BEGIN
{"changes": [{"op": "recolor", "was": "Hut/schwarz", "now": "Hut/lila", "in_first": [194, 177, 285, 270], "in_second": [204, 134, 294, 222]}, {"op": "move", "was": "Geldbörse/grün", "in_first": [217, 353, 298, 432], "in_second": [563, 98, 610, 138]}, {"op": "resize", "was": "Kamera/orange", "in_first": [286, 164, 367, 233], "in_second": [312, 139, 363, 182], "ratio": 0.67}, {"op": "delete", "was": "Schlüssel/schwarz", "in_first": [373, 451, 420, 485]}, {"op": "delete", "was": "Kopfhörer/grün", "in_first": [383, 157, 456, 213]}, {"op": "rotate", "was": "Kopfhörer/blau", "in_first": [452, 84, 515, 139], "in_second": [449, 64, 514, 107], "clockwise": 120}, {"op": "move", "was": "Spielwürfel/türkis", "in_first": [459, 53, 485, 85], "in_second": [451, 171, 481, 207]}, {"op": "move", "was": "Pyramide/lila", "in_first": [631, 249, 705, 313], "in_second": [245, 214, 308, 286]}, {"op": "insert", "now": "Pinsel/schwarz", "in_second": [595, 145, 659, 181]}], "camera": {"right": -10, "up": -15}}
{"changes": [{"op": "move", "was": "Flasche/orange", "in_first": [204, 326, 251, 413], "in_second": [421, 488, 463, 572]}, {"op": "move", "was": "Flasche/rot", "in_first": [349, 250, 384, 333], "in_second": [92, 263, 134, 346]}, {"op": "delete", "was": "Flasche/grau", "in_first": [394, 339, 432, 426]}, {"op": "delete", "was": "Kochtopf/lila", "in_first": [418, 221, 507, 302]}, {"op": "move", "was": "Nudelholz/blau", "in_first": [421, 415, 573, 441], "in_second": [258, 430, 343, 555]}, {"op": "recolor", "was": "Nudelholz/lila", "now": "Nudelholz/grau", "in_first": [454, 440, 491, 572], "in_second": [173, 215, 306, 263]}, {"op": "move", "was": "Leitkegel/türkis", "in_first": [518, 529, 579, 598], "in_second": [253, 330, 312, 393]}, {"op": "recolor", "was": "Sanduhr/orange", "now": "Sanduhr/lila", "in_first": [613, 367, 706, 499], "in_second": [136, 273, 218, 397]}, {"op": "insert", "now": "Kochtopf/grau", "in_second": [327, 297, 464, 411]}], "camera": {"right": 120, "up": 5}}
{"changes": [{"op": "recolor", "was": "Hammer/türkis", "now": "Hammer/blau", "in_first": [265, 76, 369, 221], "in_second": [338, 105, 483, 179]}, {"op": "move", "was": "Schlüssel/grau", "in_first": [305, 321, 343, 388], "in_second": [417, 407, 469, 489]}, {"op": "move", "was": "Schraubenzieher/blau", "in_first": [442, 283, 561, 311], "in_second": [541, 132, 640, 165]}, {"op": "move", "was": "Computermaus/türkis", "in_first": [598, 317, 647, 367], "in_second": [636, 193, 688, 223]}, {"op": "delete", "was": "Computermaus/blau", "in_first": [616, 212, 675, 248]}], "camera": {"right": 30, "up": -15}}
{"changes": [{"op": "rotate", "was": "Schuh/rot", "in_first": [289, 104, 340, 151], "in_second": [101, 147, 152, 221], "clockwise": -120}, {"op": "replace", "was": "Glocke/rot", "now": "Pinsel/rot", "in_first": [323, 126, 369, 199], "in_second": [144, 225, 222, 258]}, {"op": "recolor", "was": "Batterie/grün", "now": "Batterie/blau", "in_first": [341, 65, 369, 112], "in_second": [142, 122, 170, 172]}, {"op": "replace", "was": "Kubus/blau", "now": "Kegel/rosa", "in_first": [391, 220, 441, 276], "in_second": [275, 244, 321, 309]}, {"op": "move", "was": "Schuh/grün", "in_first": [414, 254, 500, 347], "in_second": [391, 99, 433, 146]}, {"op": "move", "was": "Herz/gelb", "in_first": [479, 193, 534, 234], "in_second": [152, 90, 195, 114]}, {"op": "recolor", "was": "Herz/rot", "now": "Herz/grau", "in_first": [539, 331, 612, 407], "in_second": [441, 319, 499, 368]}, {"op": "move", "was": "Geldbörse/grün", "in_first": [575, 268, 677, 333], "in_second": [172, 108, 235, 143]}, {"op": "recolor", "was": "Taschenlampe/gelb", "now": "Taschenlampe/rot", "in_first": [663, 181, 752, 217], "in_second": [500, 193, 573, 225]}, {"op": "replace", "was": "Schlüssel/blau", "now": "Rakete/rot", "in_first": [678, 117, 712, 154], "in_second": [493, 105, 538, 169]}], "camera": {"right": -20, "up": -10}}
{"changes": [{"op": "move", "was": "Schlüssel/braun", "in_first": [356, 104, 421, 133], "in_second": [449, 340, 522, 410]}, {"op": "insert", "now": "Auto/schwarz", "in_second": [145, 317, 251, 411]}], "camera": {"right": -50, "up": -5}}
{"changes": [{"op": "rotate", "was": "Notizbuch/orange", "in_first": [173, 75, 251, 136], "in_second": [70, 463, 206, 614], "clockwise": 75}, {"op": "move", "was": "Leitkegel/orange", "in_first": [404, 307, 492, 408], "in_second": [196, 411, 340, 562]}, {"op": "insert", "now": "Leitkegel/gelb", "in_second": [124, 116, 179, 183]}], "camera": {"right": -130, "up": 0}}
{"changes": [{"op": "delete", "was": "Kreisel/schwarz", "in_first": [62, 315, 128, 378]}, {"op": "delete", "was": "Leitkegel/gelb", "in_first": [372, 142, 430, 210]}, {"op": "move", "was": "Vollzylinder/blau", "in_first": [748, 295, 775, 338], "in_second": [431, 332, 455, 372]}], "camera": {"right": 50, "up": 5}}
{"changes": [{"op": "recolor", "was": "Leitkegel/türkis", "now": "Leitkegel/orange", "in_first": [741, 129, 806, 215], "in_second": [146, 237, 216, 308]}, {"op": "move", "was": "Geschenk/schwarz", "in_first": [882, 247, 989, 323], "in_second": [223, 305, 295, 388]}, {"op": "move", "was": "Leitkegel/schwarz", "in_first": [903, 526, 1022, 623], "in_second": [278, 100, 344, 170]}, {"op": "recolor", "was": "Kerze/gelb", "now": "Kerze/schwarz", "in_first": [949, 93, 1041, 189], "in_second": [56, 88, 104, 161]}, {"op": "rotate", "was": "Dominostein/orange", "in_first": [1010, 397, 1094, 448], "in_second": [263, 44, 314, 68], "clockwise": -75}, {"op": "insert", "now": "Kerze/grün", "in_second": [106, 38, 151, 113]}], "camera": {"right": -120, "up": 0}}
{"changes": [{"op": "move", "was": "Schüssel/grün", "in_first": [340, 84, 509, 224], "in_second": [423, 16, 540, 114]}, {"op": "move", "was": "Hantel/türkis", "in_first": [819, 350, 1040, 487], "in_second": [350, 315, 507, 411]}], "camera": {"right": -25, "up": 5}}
END
For this exercise, give the entries above again with no difference at all.

{"changes": [{"op": "recolor", "was": "Hut/schwarz", "now": "Hut/lila", "in_first": [194, 177, 285, 270], "in_second": [204, 134, 294, 222]}, {"op": "move", "was": "Geldbörse/grün", "in_first": [217, 353, 298, 432], "in_second": [563, 98, 610, 138]}, {"op": "resize", "was": "Kamera/orange", "in_first": [286, 164, 367, 233], "in_second": [312, 139, 363, 182], "ratio": 0.67}, {"op": "delete", "was": "Schlüssel/schwarz", "in_first": [373, 451, 420, 485]}, {"op": "delete", "was": "Kopfhörer/grün", "in_first": [383, 157, 456, 213]}, {"op": "rotate", "was": "Kopfhörer/blau", "in_first": [452, 84, 515, 139], "in_second": [449, 64, 514, 107], "clockwise": 120}, {"op": "move", "was": "Spielwürfel/türkis", "in_first": [459, 53, 485, 85], "in_second": [451, 171, 481, 207]}, {"op": "move", "was": "Pyramide/lila", "in_first": [631, 249, 705, 313], "in_second": [245, 214, 308, 286]}, {"op": "insert", "now": "Pinsel/schwarz", "in_second": [595, 145, 659, 181]}], "camera": {"right": -10, "up": -15}}
{"changes": [{"op": "move", "was": "Flasche/orange", "in_first": [204, 326, 251, 413], "in_second": [421, 488, 463, 572]}, {"op": "move", "was": "Flasche/rot", "in_first": [349, 250, 384, 333], "in_second": [92, 263, 134, 346]}, {"op": "delete", "was": "Flasche/grau", "in_first": [394, 339, 432, 426]}, {"op": "delete", "was": "Kochtopf/lila", "in_first": [418, 221, 507, 302]}, {"op": "move", "was": "Nudelholz/blau", "in_first": [421, 415, 573, 441], "in_second": [258, 430, 343, 555]}, {"op": "recolor", "was": "Nudelholz/lila", "now": "Nudelholz/grau", "in_first": [454, 440, 491, 572], "in_second": [173, 215, 306, 263]}, {"op": "move", "was": "Leitkegel/türkis", "in_first": [518, 529, 579, 598], "in_second": [253, 330, 312, 393]}, {"op": "recolor", "was": "Sanduhr/orange", "now": "Sanduhr/lila", "in_first": [613, 367, 706, 499], "in_second": [136, 273, 218, 397]}, {"op": "insert", "now": "Kochtopf/grau", "in_second": [327, 297, 464, 411]}], "camera": {"right": 120, "up": 5}}
{"changes": [{"op": "recolor", "was": "Hammer/türkis", "now": "Hammer/blau", "in_first": [265, 76, 369, 221], "in_second": [338, 105, 483, 179]}, {"op": "move", "was": "Schlüssel/grau", "in_first": [305, 321, 343, 388], "in_second": [417, 407, 469, 489]}, {"op": "move", "was": "Schraubenzieher/blau", "in_first": [442, 283, 561, 311], "in_second": [541, 132, 640, 165]}, {"op": "move", "was": "Computermaus/türkis", "in_first": [598, 317, 647, 367], "in_second": [636, 193, 688, 223]}, {"op": "delete", "was": "Computermaus/blau", "in_first": [616, 212, 675, 248]}], "camera": {"right": 30, "up": -15}}
{"changes": [{"op": "rotate", "was": "Schuh/rot", "in_first": [289, 104, 340, 151], "in_second": [101, 147, 152, 221], "clockwise": -120}, {"op": "replace", "was": "Glocke/rot", "now": "Pinsel/rot", "in_first": [323, 126, 369, 199], "in_second": [144, 225, 222, 258]}, {"op": "recolor", "was": "Batterie/grün", "now": "Batterie/blau", "in_first": [341, 65, 369, 112], "in_second": [142, 122, 170, 172]}, {"op": "replace", "was": "Kubus/blau", "now": "Kegel/rosa", "in_first": [391, 220, 441, 276], "in_second": [275, 244, 321, 309]}, {"op": "move", "was": "Schuh/grün", "in_first": [414, 254, 500, 347], "in_second": [391, 99, 433, 146]}, {"op": "move", "was": "Herz/gelb", "in_first": [479, 193, 534, 234], "in_second": [152, 90, 195, 114]}, {"op": "recolor", "was": "Herz/rot", "now": "Herz/grau", "in_first": [539, 331, 612, 407], "in_second": [441, 319, 499, 368]}, {"op": "move", "was": "Geldbörse/grün", "in_first": [575, 268, 677, 333], "in_second": [172, 108, 235, 143]}, {"op": "recolor", "was": "Taschenlampe/gelb", "now": "Taschenlampe/rot", "in_first": [663, 181, 752, 217], "in_second": [500, 193, 573, 225]}, {"op": "replace", "was": "Schlüssel/blau", "now": "Rakete/rot", "in_first": [678, 117, 712, 154], "in_second": [493, 105, 538, 169]}], "camera": {"right": -20, "up": -10}}
{"changes": [{"op": "move", "was": "Schlüssel/braun", "in_first": [356, 104, 421, 133], "in_second": [449, 340, 522, 410]}, {"op": "insert", "now": "Auto/schwarz", "in_second": [145, 317, 251, 411]}], "camera": {"right": -50, "up": -5}}
{"changes": [{"op": "rotate", "was": "Notizbuch/orange", "in_first": [173, 75, 251, 136], "in_second": [70, 463, 206, 614], "clockwise": 75}, {"op": "move", "was": "Leitkegel/orange", "in_first": [404, 307, 492, 408], "in_second": [196, 411, 340, 562]}, {"op": "insert", "now": "Leitkegel/gelb", "in_second": [124, 116, 179, 183]}], "camera": {"right": -130, "up": 0}}
{"changes": [{"op": "delete", "was": "Kreisel/schwarz", "in_first": [62, 315, 128, 378]}, {"op": "delete", "was": "Leitkegel/gelb", "in_first": [372, 142, 430, 210]}, {"op": "move", "was": "Vollzylinder/blau", "in_first": [748, 295, 775, 338], "in_second": [431, 332, 455, 372]}], "camera": {"right": 50, "up": 5}}
{"changes": [{"op": "recolor", "was": "Leitkegel/türkis", "now": "Leitkegel/orange", "in_first": [741, 129, 806, 215], "in_second": [146, 237, 216, 308]}, {"op": "move", "was": "Geschenk/schwarz", "in_first": [882, 247, 989, 323], "in_second": [223, 305, 295, 388]}, {"op": "move", "was": "Leitkegel/schwarz", "in_first": [903, 526, 1022, 623], "in_second": [278, 100, 344, 170]}, {"op": "recolor", "was": "Kerze/gelb", "now": "Kerze/schwarz", "in_first": [949, 93, 1041, 189], "in_second": [56, 88, 104, 161]}, {"op": "rotate", "was": "Dominostein/orange", "in_first": [1010, 397, 1094, 448], "in_second": [263, 44, 314, 68], "clockwise": -75}, {"op": "insert", "now": "Kerze/grün", "in_second": [106, 38, 151, 113]}], "camera": {"right": -120, "up": 0}}
{"changes": [{"op": "move", "was": "Schüssel/grün", "in_first": [340, 84, 509, 224], "in_second": [423, 16, 540, 114]}, {"op": "move", "was": "Hantel/türkis", "in_first": [819, 350, 1040, 487], "in_second": [350, 315, 507, 411]}], "camera": {"right": -25, "up": 5}}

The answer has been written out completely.